Description of the task: Only the lines with "HEAT" in the entries below belong in the answer; please copy them.

Data for this exercise:
_ _ _ _ _ _ _
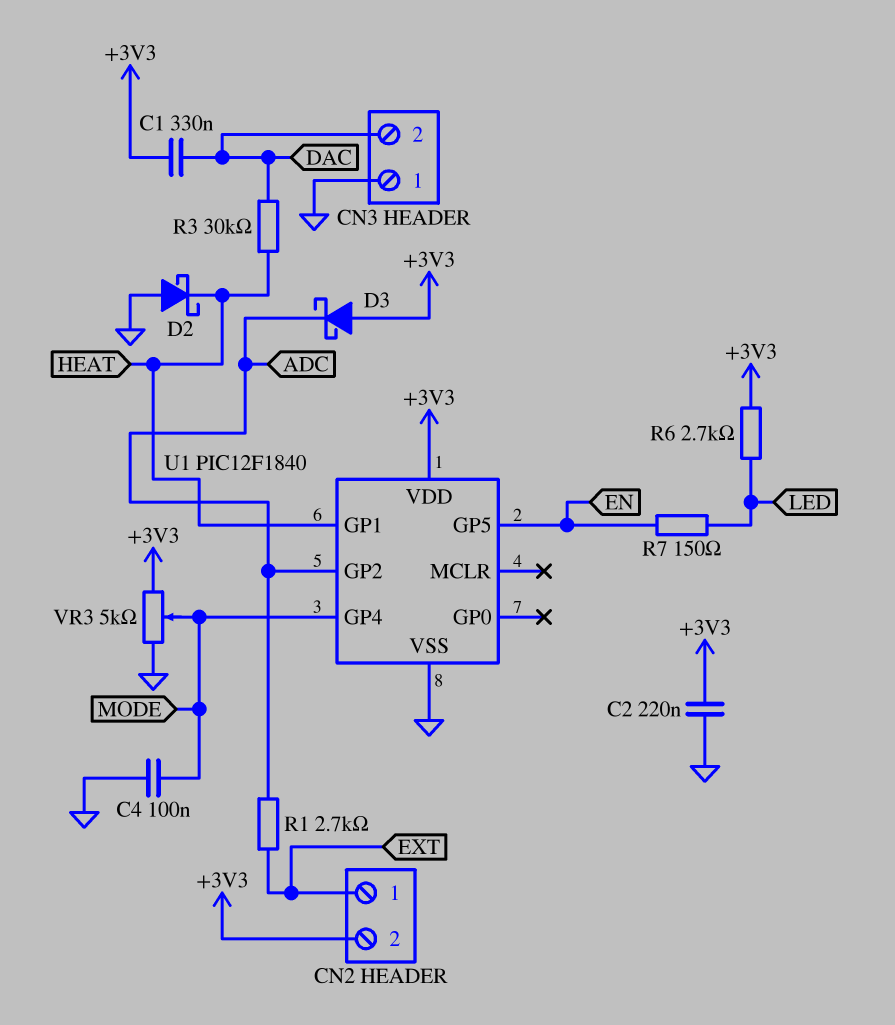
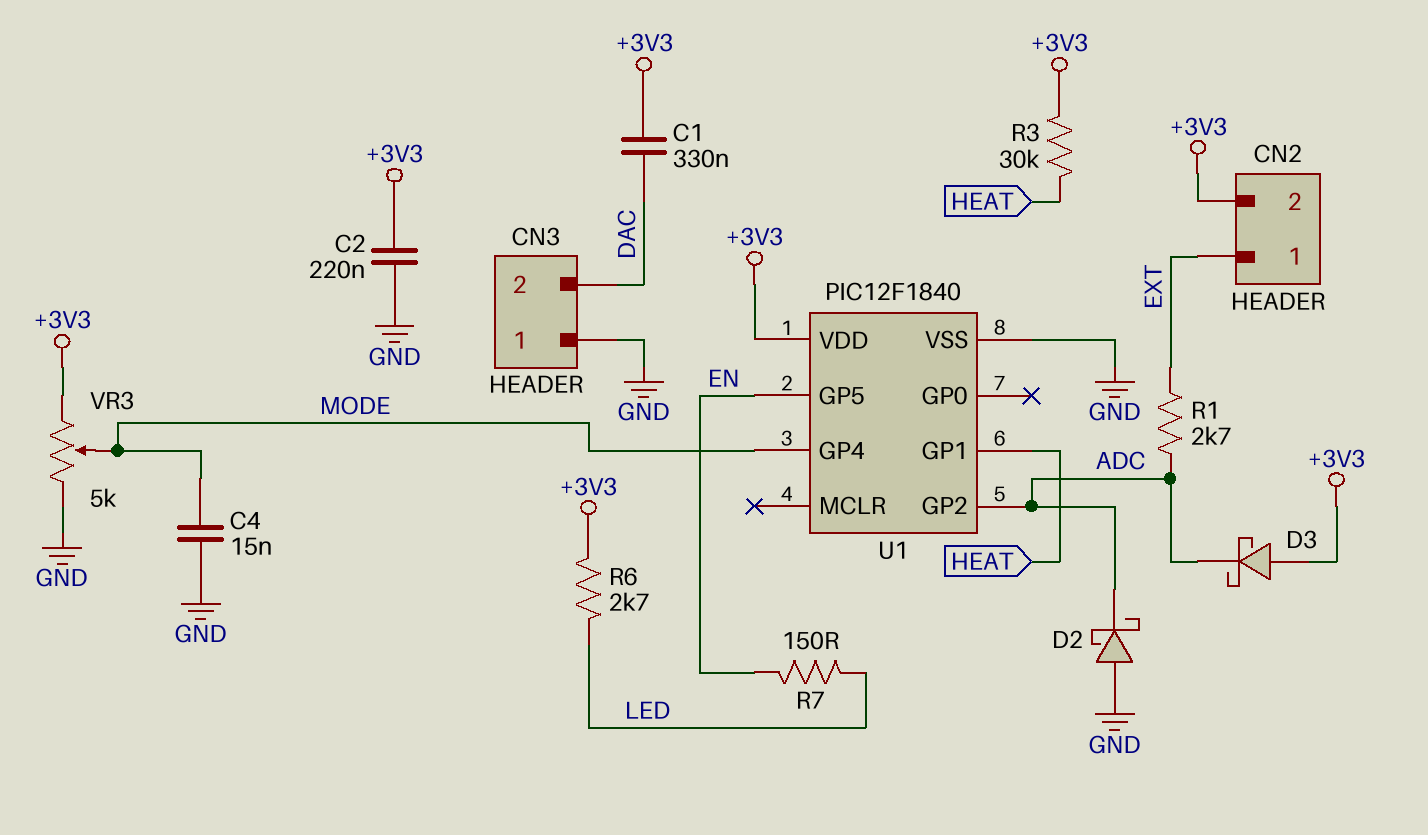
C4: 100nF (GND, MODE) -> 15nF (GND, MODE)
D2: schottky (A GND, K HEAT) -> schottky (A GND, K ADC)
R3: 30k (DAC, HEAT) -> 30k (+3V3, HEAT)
_ _ _ _ _ _ _
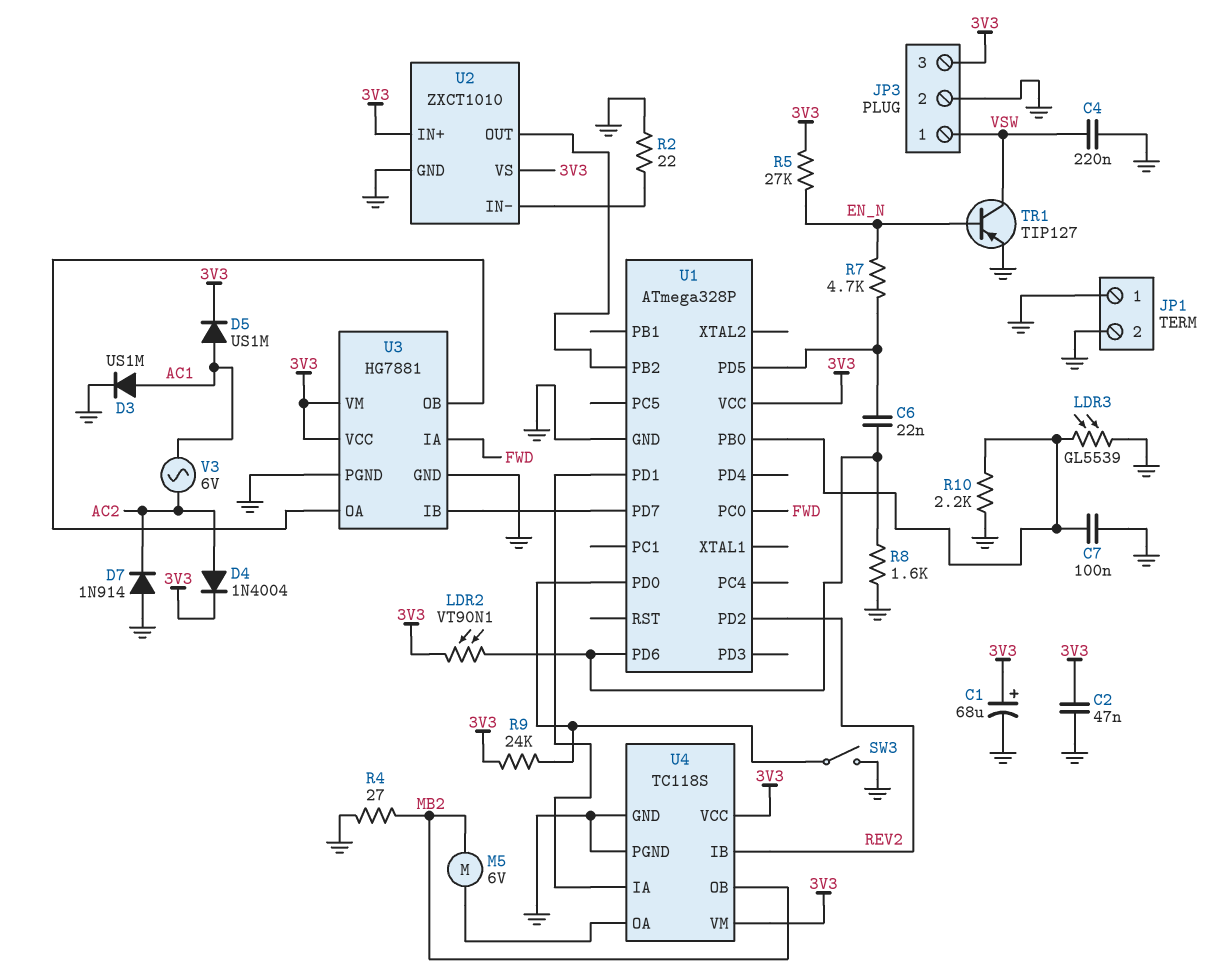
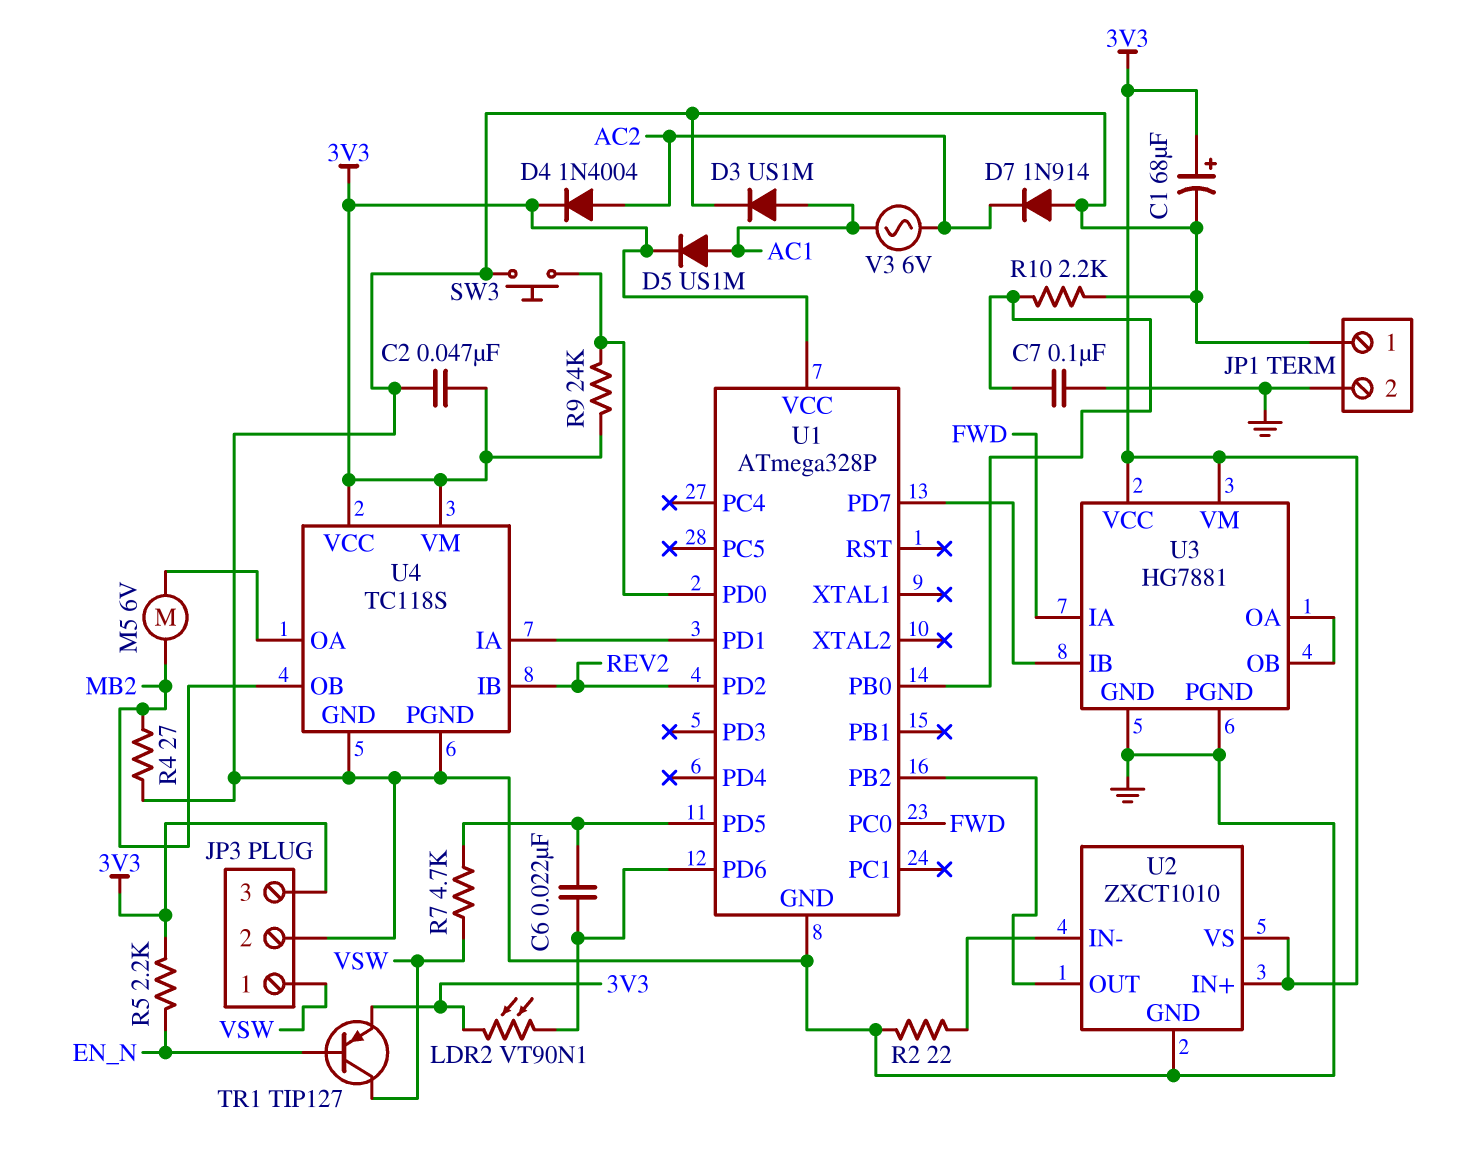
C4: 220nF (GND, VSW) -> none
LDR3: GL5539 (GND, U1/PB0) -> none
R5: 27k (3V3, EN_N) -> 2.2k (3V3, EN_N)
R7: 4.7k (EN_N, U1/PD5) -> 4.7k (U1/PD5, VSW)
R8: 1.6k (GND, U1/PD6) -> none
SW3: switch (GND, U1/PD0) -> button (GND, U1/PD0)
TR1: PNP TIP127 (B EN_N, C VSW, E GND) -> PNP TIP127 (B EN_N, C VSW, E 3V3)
_ _ _ _ _ _ _
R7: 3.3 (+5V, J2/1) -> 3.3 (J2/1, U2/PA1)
_ _ _ _ _ _ _
Solved exercise:
D2: schottky (A GND, K HEAT) -> schottky (A GND, K ADC)
R3: 30k (DAC, HEAT) -> 30k (+3V3, HEAT)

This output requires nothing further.